(Spatial question entries)
-*-*-

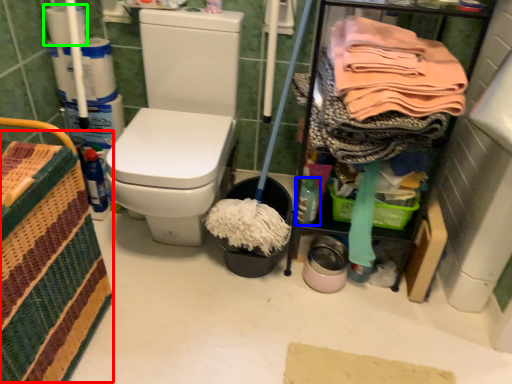
Question: Considering the real-world distances, which object is farthest from basket (highlighted by a red box)? bottle (highlighted by a blue box) or toilet paper (highlighted by a green box)?

Choices:
 (A) bottle
 (B) toilet paper

Answer: (B)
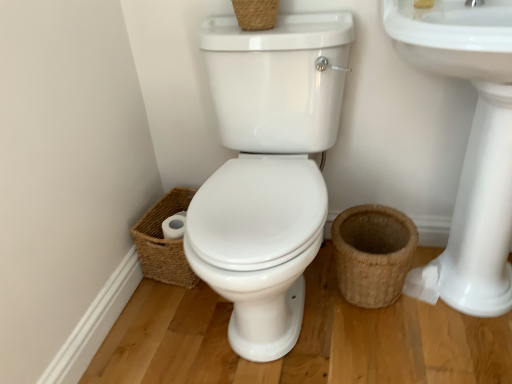
At what (x,y) coordinates should I click in order to perform the action: click on vacant space that's between white glossy sink at upper right, the first sink in the left-to-right sequence, and woven brown basket at lower left, the second basket when ordered from bottom to top. Please return your answer as a coordinate pair (x, y). The image size is (512, 384). Looking at the image, I should click on (163, 320).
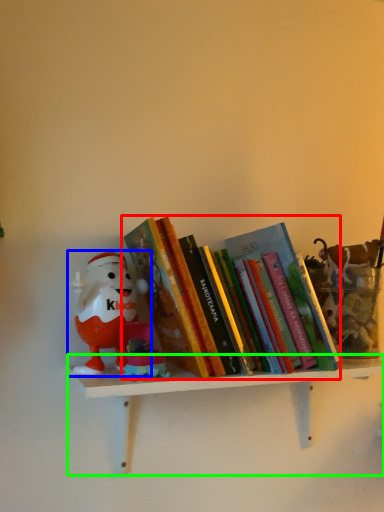
Question: Estimate the real-world distances between objects in this image. Which object is farther from book (highlighted by a red box), toy (highlighted by a blue box) or shelf (highlighted by a green box)?

Choices:
 (A) toy
 (B) shelf

Answer: (B)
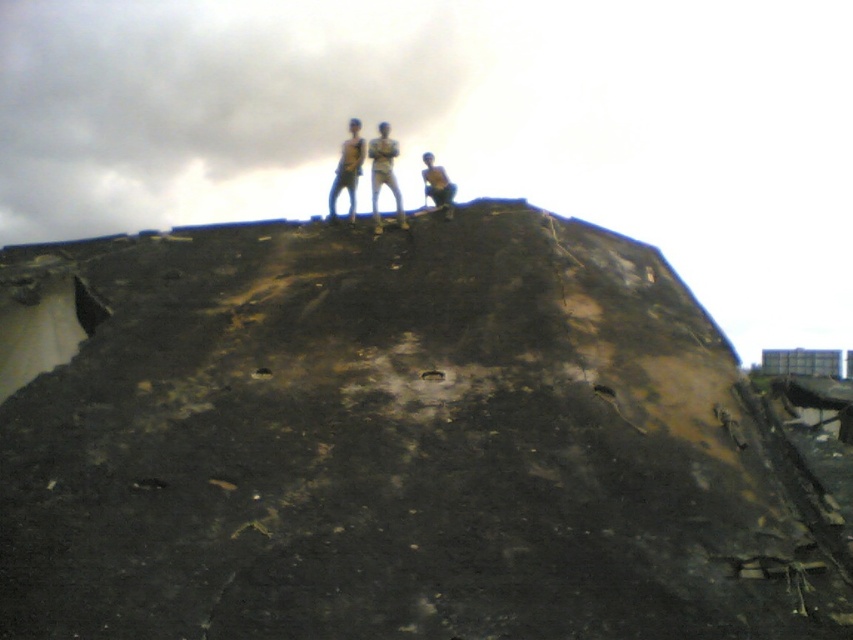
Question: Which point is farther to the camera?

Choices:
 (A) brown leather jacket at upper center
 (B) light brown jeans at center
 (C) light brown skin at center

Answer: (C)

Question: Among these points, which one is farthest from the camera?

Choices:
 (A) (450, 193)
 (B) (328, 202)
 (C) (378, 138)

Answer: (A)

Question: Can you confirm if charcoal textured mound at upper center is smaller than brown leather jacket at upper center?

Choices:
 (A) yes
 (B) no

Answer: (B)

Question: Which object appears closest to the camera in this image?

Choices:
 (A) brown leather jacket at upper center
 (B) light brown skin at center
 (C) charcoal textured mound at upper center
 (D) light brown jeans at center

Answer: (C)

Question: From the image, what is the correct spatial relationship of light brown skin at center in relation to brown leather jacket at upper center?

Choices:
 (A) above
 (B) below

Answer: (A)

Question: Is light brown jeans at center below light brown skin at center?

Choices:
 (A) no
 (B) yes

Answer: (B)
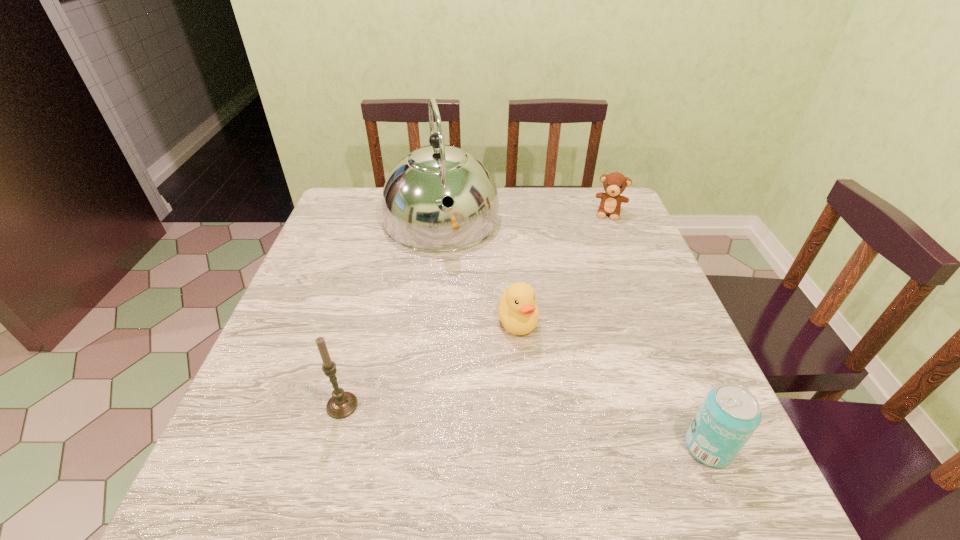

-*-*-

◆ **BRIEF**:
Can you copy all of the material above word for word, leaving out the pictures?

◆ **SOLUTION TO THE PROBLEM**:
Question: Considering the real-world distances, which object is farthest from basket (highlighted by a red box)? bottle (highlighted by a blue box) or toilet paper (highlighted by a green box)?

Choices:
 (A) bottle
 (B) toilet paper

Answer: (B)
At what (x,y) coordinates should I click in order to perform the action: click on vacant space that's between white glossy sink at upper right, the first sink in the left-to-right sequence, and woven brown basket at lower left, the second basket when ordered from bottom to top. Please return your answer as a coordinate pair (x, y). The image size is (512, 384). Looking at the image, I should click on (163, 320).
Question: Estimate the real-world distances between objects in this image. Which object is farther from book (highlighted by a red box), toy (highlighted by a blue box) or shelf (highlighted by a green box)?

Choices:
 (A) toy
 (B) shelf

Answer: (B)
Question: Which point is farther to the camera?

Choices:
 (A) brown leather jacket at upper center
 (B) light brown jeans at center
 (C) light brown skin at center

Answer: (C)

Question: Among these points, which one is farthest from the camera?

Choices:
 (A) (450, 193)
 (B) (328, 202)
 (C) (378, 138)

Answer: (A)

Question: Can you confirm if charcoal textured mound at upper center is smaller than brown leather jacket at upper center?

Choices:
 (A) yes
 (B) no

Answer: (B)

Question: Which object appears closest to the camera in this image?

Choices:
 (A) brown leather jacket at upper center
 (B) light brown skin at center
 (C) charcoal textured mound at upper center
 (D) light brown jeans at center

Answer: (C)

Question: From the image, what is the correct spatial relationship of light brown skin at center in relation to brown leather jacket at upper center?

Choices:
 (A) above
 (B) below

Answer: (A)

Question: Is light brown jeans at center below light brown skin at center?

Choices:
 (A) no
 (B) yes

Answer: (B)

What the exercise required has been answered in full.